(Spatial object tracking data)
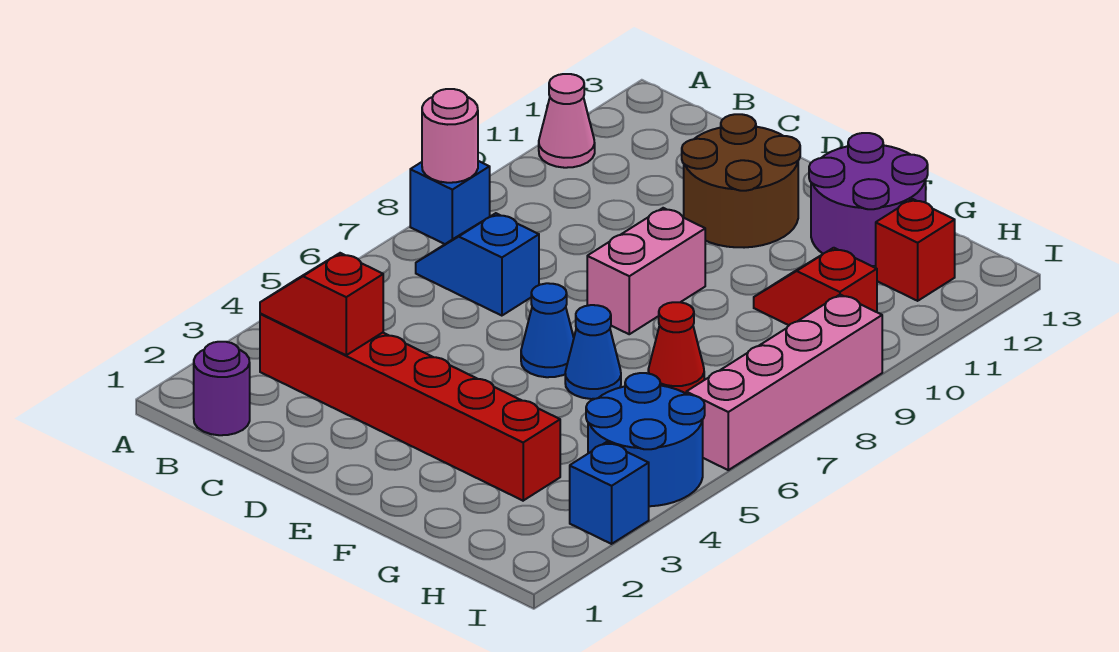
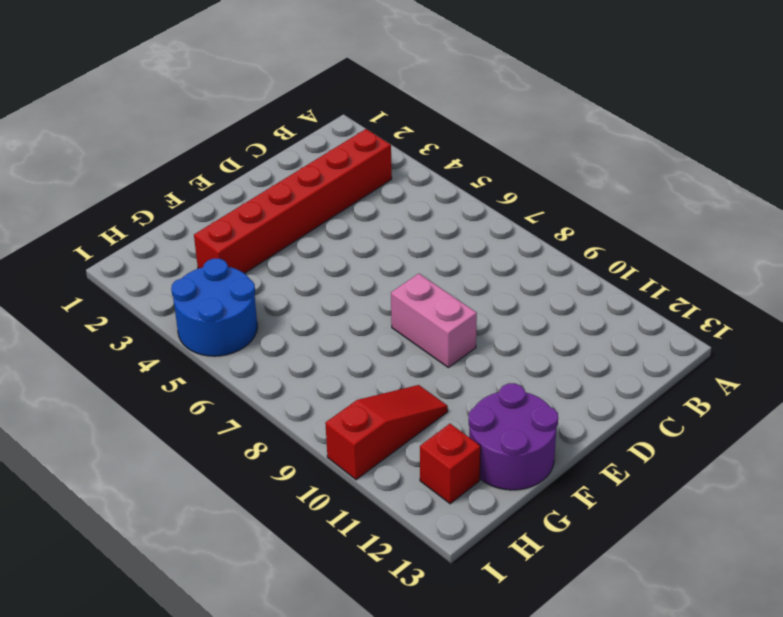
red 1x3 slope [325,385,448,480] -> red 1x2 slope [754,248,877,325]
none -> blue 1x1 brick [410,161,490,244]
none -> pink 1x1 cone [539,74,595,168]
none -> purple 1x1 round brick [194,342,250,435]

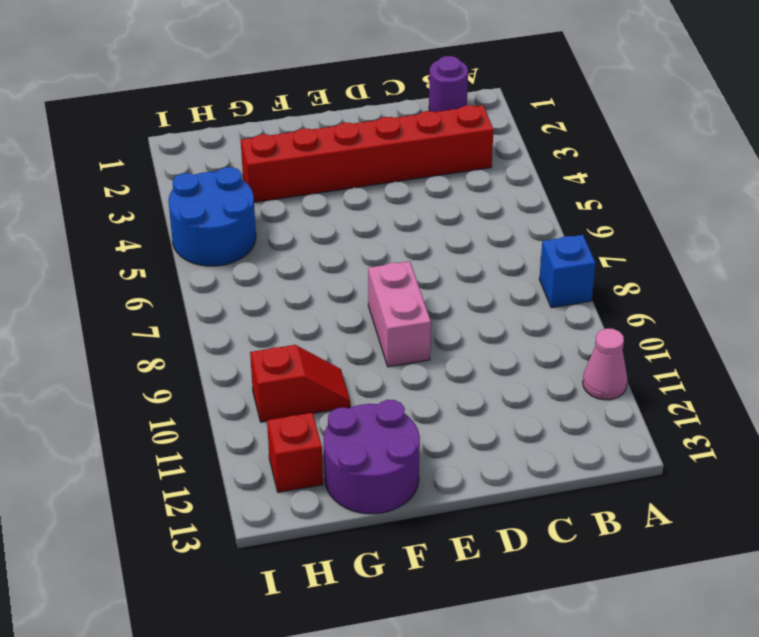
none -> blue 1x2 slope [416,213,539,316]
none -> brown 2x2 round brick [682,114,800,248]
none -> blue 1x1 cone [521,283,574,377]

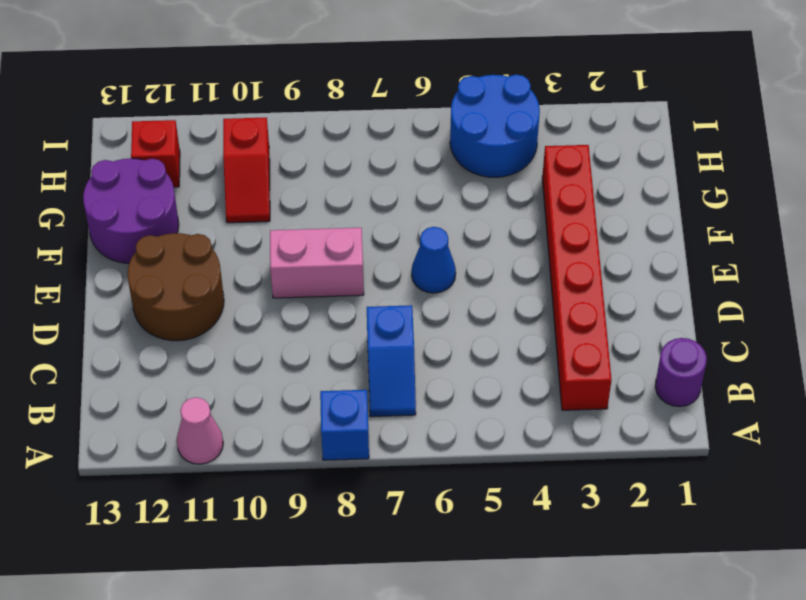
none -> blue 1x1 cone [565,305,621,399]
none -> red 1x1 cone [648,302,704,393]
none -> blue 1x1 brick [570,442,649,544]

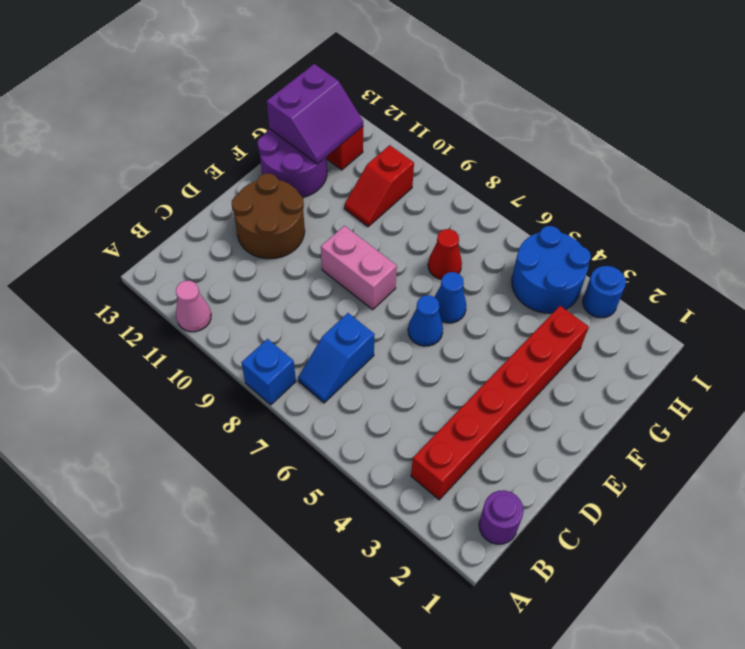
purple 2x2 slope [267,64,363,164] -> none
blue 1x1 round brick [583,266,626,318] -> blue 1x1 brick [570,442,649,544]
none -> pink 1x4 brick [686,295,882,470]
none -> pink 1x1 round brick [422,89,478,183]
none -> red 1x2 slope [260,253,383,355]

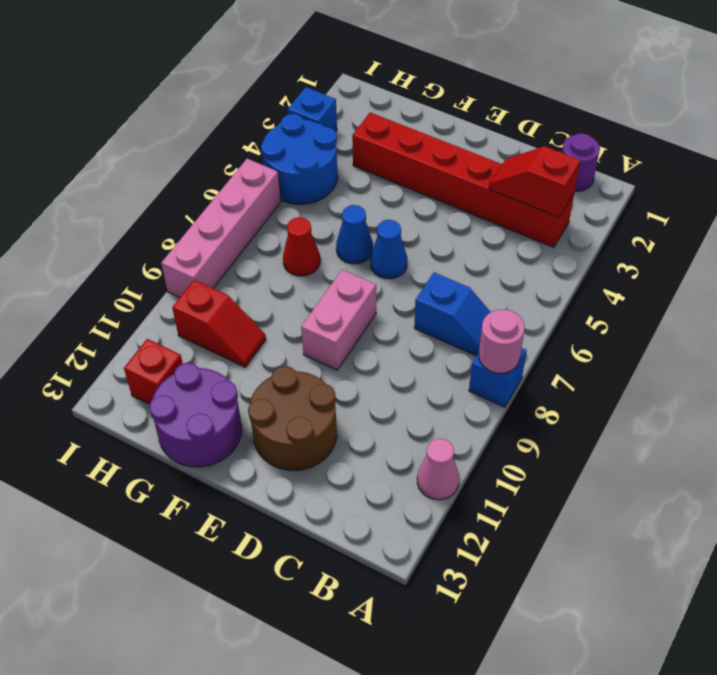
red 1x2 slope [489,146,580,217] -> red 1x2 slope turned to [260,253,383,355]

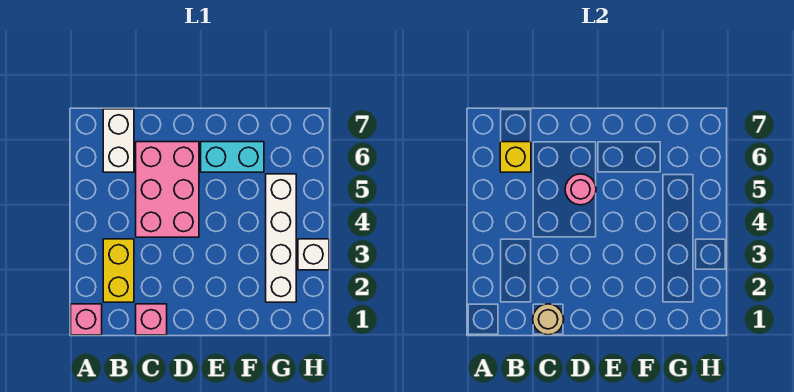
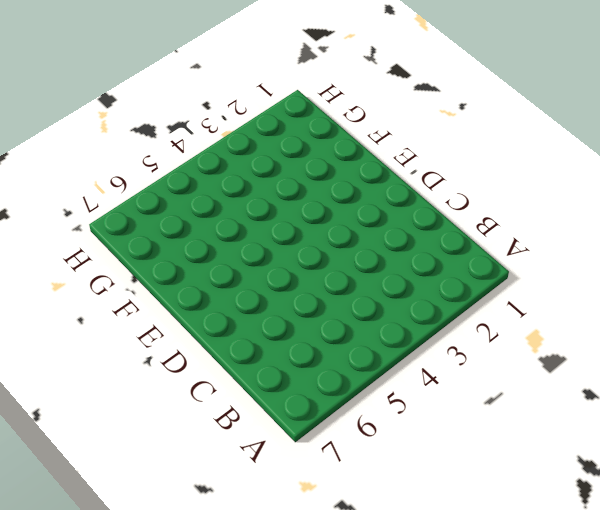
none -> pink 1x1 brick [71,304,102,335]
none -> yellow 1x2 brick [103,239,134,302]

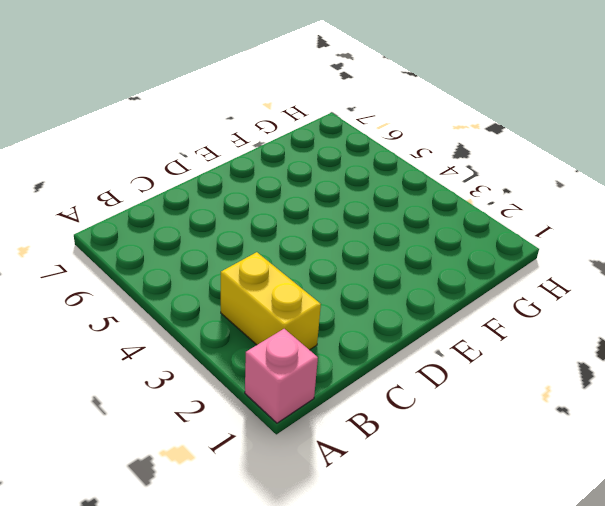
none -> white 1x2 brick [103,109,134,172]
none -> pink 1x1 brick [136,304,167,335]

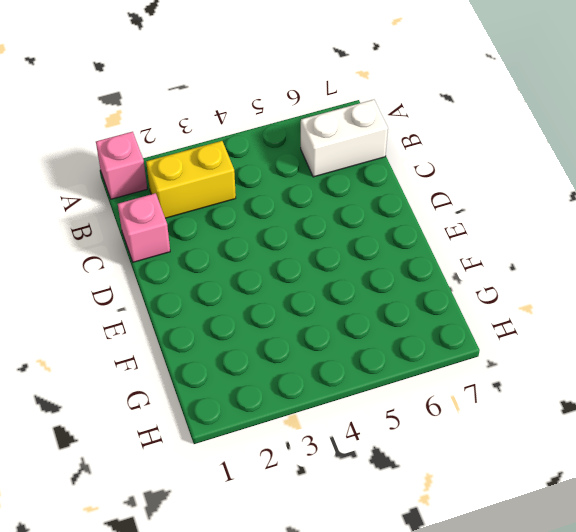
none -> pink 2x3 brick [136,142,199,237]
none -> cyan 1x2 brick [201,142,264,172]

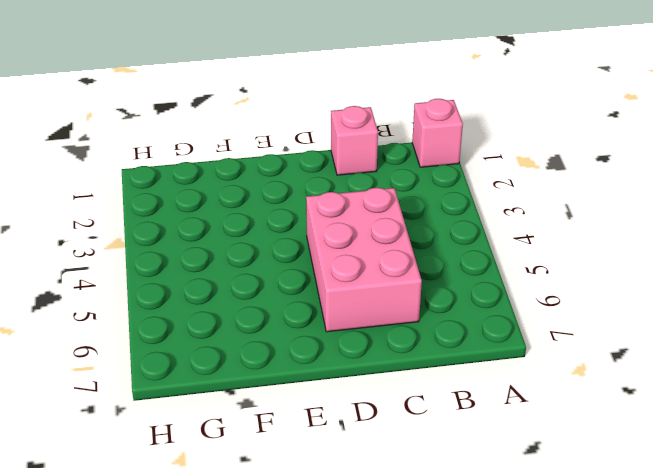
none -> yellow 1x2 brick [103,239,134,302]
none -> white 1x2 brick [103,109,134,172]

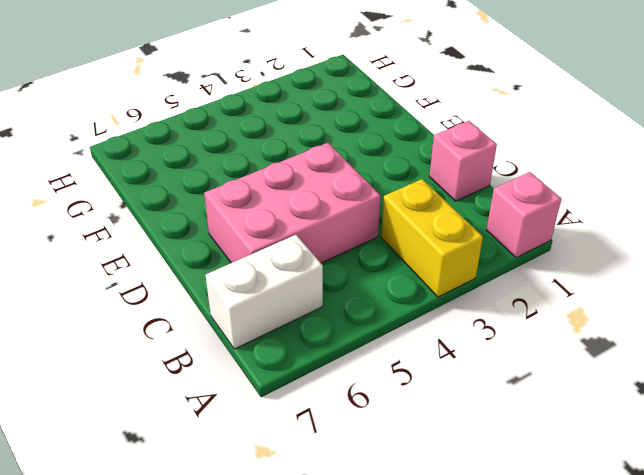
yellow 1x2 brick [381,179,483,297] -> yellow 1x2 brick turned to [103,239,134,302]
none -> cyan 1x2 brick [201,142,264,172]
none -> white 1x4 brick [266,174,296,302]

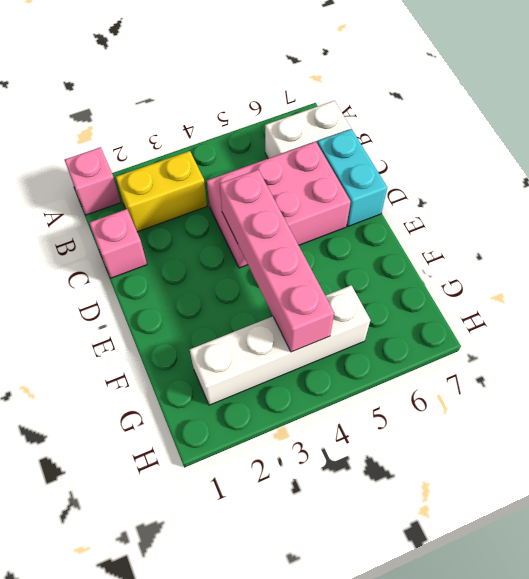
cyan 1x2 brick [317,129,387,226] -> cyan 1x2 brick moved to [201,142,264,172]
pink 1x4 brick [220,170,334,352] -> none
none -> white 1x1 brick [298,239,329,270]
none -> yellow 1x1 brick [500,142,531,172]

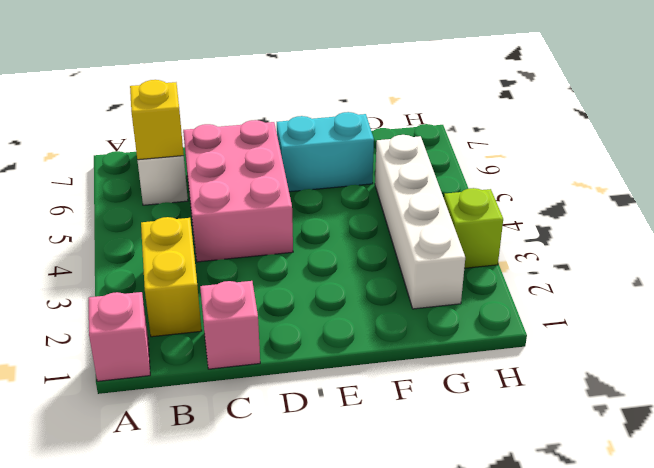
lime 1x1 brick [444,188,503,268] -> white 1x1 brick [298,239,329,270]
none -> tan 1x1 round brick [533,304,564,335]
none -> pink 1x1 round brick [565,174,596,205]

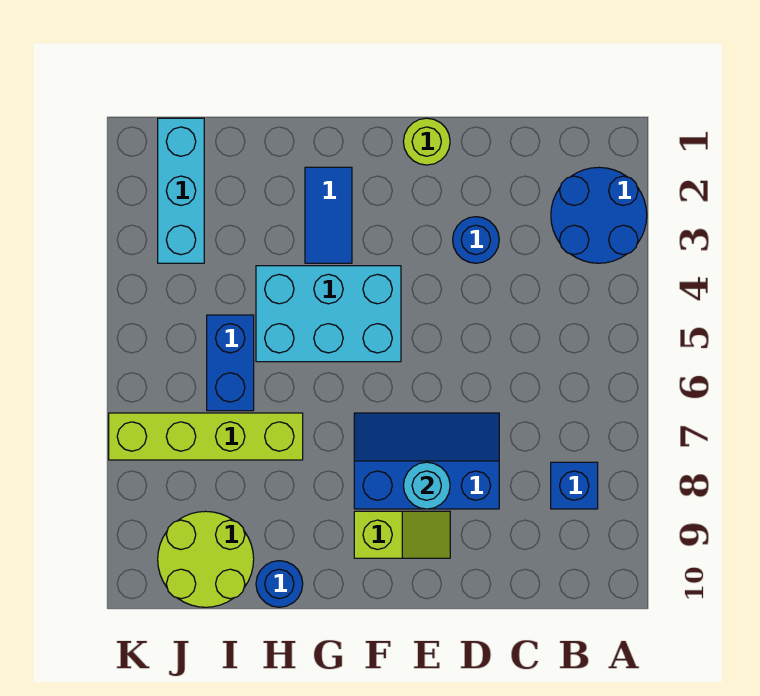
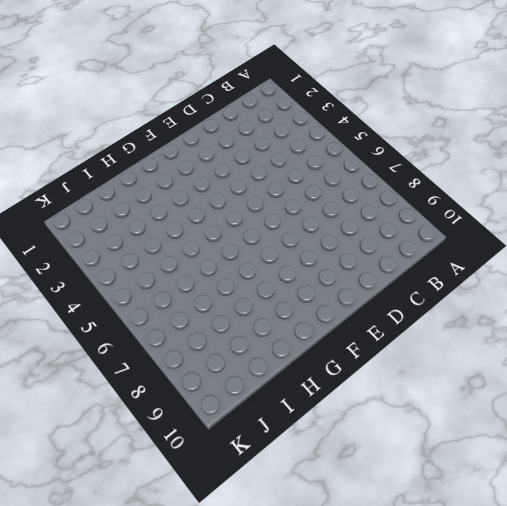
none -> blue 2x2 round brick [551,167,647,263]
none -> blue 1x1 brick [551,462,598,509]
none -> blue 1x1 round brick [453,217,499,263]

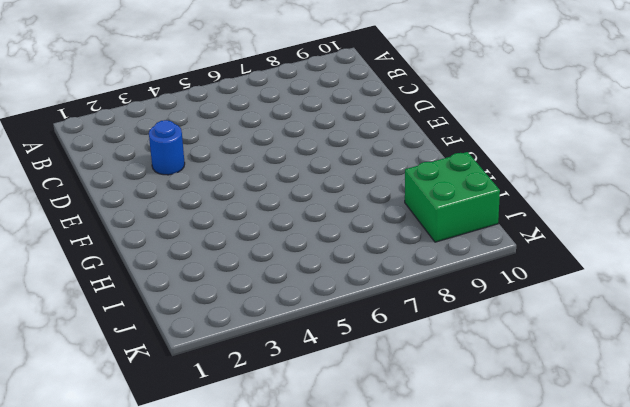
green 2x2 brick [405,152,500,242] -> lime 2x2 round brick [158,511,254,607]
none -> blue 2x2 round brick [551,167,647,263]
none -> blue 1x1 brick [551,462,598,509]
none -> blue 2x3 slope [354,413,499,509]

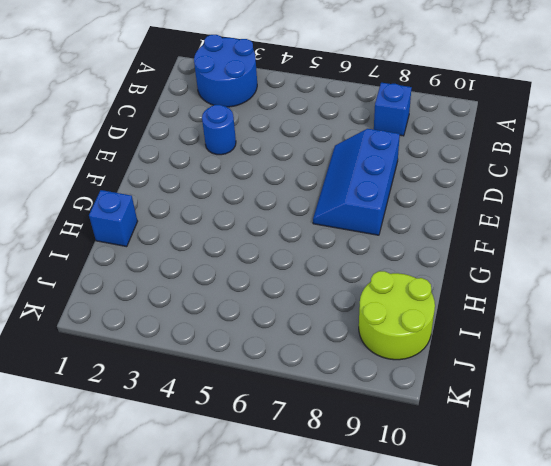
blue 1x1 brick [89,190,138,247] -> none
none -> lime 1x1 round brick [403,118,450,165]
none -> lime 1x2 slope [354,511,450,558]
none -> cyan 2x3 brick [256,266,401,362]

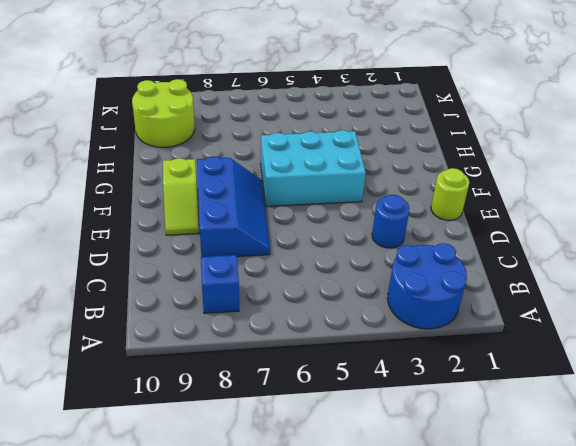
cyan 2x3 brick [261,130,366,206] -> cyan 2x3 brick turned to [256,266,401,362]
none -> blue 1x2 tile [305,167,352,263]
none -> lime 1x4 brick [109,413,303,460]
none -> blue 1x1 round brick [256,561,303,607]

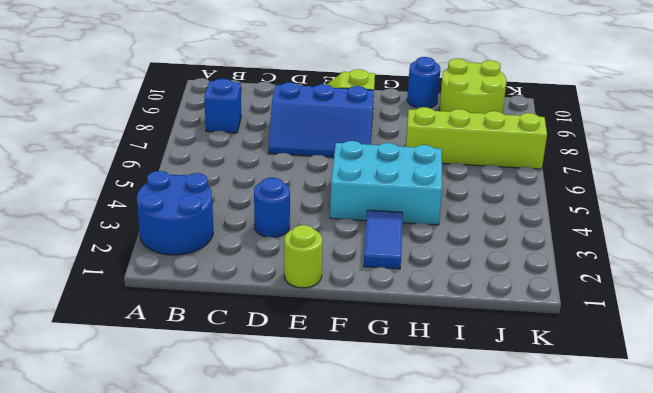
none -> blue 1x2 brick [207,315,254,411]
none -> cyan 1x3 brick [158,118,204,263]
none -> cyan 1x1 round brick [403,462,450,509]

- **REQUIREMENT**
An exact printout of the entries is wanted, covering the first line through the line holding "none -> brown", with pictures kept out of it.

- **REPLY TO THE TASK**
red 1x3 slope [325,385,448,480] -> red 1x2 slope [754,248,877,325]
none -> blue 1x1 brick [410,161,490,244]
none -> pink 1x1 cone [539,74,595,168]
none -> purple 1x1 round brick [194,342,250,435]

none -> blue 1x2 slope [416,213,539,316]
none -> brown 2x2 round brick [682,114,800,248]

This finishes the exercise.